▸ Provided entries

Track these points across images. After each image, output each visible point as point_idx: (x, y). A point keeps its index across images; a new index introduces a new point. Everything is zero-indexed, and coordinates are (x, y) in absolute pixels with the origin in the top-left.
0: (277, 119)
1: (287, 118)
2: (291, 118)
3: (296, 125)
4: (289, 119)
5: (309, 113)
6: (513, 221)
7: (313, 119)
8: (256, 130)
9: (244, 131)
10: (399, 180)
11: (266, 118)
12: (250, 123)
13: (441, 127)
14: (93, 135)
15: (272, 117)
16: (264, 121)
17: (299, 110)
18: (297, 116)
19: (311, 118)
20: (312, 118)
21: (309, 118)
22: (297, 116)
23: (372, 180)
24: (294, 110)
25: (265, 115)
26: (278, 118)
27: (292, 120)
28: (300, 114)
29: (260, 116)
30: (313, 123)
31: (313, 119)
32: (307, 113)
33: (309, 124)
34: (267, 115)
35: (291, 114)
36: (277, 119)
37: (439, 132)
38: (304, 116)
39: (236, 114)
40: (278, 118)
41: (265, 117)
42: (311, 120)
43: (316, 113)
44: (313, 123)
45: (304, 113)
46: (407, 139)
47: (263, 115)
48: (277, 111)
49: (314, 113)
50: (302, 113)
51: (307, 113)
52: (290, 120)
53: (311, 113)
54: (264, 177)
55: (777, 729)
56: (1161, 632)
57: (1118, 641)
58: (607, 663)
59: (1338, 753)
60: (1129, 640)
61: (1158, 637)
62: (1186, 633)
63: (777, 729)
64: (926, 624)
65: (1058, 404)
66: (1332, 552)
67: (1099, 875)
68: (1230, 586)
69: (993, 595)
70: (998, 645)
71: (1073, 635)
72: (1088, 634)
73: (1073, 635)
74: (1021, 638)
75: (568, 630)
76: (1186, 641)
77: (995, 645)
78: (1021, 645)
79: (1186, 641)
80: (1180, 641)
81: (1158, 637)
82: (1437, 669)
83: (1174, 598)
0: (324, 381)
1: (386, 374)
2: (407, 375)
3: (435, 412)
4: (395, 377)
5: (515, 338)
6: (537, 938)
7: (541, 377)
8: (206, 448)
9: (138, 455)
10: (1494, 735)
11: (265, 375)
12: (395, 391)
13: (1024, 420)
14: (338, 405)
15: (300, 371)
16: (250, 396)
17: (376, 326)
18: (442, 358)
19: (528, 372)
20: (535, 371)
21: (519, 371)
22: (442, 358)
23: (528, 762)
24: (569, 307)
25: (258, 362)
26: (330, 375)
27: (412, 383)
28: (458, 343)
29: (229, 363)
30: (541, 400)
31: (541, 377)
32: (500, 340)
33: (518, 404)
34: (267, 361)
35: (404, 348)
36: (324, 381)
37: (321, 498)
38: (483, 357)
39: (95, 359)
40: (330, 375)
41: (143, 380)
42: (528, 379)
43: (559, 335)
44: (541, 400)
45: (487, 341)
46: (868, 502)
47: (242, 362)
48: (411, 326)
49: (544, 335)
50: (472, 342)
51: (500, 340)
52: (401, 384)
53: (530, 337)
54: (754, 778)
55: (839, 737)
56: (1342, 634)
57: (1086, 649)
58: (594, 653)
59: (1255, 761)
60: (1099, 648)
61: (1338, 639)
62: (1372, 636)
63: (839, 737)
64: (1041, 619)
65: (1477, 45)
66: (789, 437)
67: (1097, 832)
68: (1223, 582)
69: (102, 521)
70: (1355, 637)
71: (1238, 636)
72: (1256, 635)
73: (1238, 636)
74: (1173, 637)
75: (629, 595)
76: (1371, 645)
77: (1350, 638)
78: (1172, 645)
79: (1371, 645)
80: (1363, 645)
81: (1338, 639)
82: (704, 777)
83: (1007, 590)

▸ Short problem
Render all of the records above as a numbered list, one line per item, leaving out any blank lines.

▸ Complete output
1. Track these points across images. After each image, output each visible point as point_idx: (x, y). A point keeps its index across images; a new index introduces a new point. Everything is zero-indexed, and coordinates are (x, y) in absolute pixels with the origin in the top-left.
2. 0: (277, 119)
3. 1: (287, 118)
4. 2: (291, 118)
5. 3: (296, 125)
6. 4: (289, 119)
7. 5: (309, 113)
8. 6: (513, 221)
9. 7: (313, 119)
10. 8: (256, 130)
11. 9: (244, 131)
12. 10: (399, 180)
13. 11: (266, 118)
14. 12: (250, 123)
15. 13: (441, 127)
16. 14: (93, 135)
17. 15: (272, 117)
18. 16: (264, 121)
19. 17: (299, 110)
20. 18: (297, 116)
21. 19: (311, 118)
22. 20: (312, 118)
23. 21: (309, 118)
24. 22: (297, 116)
25. 23: (372, 180)
26. 24: (294, 110)
27. 25: (265, 115)
28. 26: (278, 118)
29. 27: (292, 120)
30. 28: (300, 114)
31. 29: (260, 116)
32. 30: (313, 123)
33. 31: (313, 119)
34. 32: (307, 113)
35. 33: (309, 124)
36. 34: (267, 115)
37. 35: (291, 114)
38. 36: (277, 119)
39. 37: (439, 132)
40. 38: (304, 116)
41. 39: (236, 114)
42. 40: (278, 118)
43. 41: (265, 117)
44. 42: (311, 120)
45. 43: (316, 113)
46. 44: (313, 123)
47. 45: (304, 113)
48. 46: (407, 139)
49. 47: (263, 115)
50. 48: (277, 111)
51. 49: (314, 113)
52. 50: (302, 113)
53. 51: (307, 113)
54. 52: (290, 120)
55. 53: (311, 113)
56. 54: (264, 177)
57. 55: (777, 729)
58. 56: (1161, 632)
59. 57: (1118, 641)
60. 58: (607, 663)
61. 59: (1338, 753)
62. 60: (1129, 640)
63. 61: (1158, 637)
64. 62: (1186, 633)
65. 63: (777, 729)
66. 64: (926, 624)
67. 65: (1058, 404)
68. 66: (1332, 552)
69. 67: (1099, 875)
70. 68: (1230, 586)
71. 69: (993, 595)
72. 70: (998, 645)
73. 71: (1073, 635)
74. 72: (1088, 634)
75. 73: (1073, 635)
76. 74: (1021, 638)
77. 75: (568, 630)
78. 76: (1186, 641)
79. 77: (995, 645)
80. 78: (1021, 645)
81. 79: (1186, 641)
82. 80: (1180, 641)
83. 81: (1158, 637)
84. 82: (1437, 669)
85. 83: (1174, 598)
86. 0: (324, 381)
87. 1: (386, 374)
88. 2: (407, 375)
89. 3: (435, 412)
90. 4: (395, 377)
91. 5: (515, 338)
92. 6: (537, 938)
93. 7: (541, 377)
94. 8: (206, 448)
95. 9: (138, 455)
96. 10: (1494, 735)
97. 11: (265, 375)
98. 12: (395, 391)
99. 13: (1024, 420)
100. 14: (338, 405)
101. 15: (300, 371)
102. 16: (250, 396)
103. 17: (376, 326)
104. 18: (442, 358)
105. 19: (528, 372)
106. 20: (535, 371)
107. 21: (519, 371)
108. 22: (442, 358)
109. 23: (528, 762)
110. 24: (569, 307)
111. 25: (258, 362)
112. 26: (330, 375)
113. 27: (412, 383)
114. 28: (458, 343)
115. 29: (229, 363)
116. 30: (541, 400)
117. 31: (541, 377)
118. 32: (500, 340)
119. 33: (518, 404)
120. 34: (267, 361)
121. 35: (404, 348)
122. 36: (324, 381)
123. 37: (321, 498)
124. 38: (483, 357)
125. 39: (95, 359)
126. 40: (330, 375)
127. 41: (143, 380)
128. 42: (528, 379)
129. 43: (559, 335)
130. 44: (541, 400)
131. 45: (487, 341)
132. 46: (868, 502)
133. 47: (242, 362)
134. 48: (411, 326)
135. 49: (544, 335)
136. 50: (472, 342)
137. 51: (500, 340)
138. 52: (401, 384)
139. 53: (530, 337)
140. 54: (754, 778)
141. 55: (839, 737)
142. 56: (1342, 634)
143. 57: (1086, 649)
144. 58: (594, 653)
145. 59: (1255, 761)
146. 60: (1099, 648)
147. 61: (1338, 639)
148. 62: (1372, 636)
149. 63: (839, 737)
150. 64: (1041, 619)
151. 65: (1477, 45)
152. 66: (789, 437)
153. 67: (1097, 832)
154. 68: (1223, 582)
155. 69: (102, 521)
156. 70: (1355, 637)
157. 71: (1238, 636)
158. 72: (1256, 635)
159. 73: (1238, 636)
160. 74: (1173, 637)
161. 75: (629, 595)
162. 76: (1371, 645)
163. 77: (1350, 638)
164. 78: (1172, 645)
165. 79: (1371, 645)
166. 80: (1363, 645)
167. 81: (1338, 639)
168. 82: (704, 777)
169. 83: (1007, 590)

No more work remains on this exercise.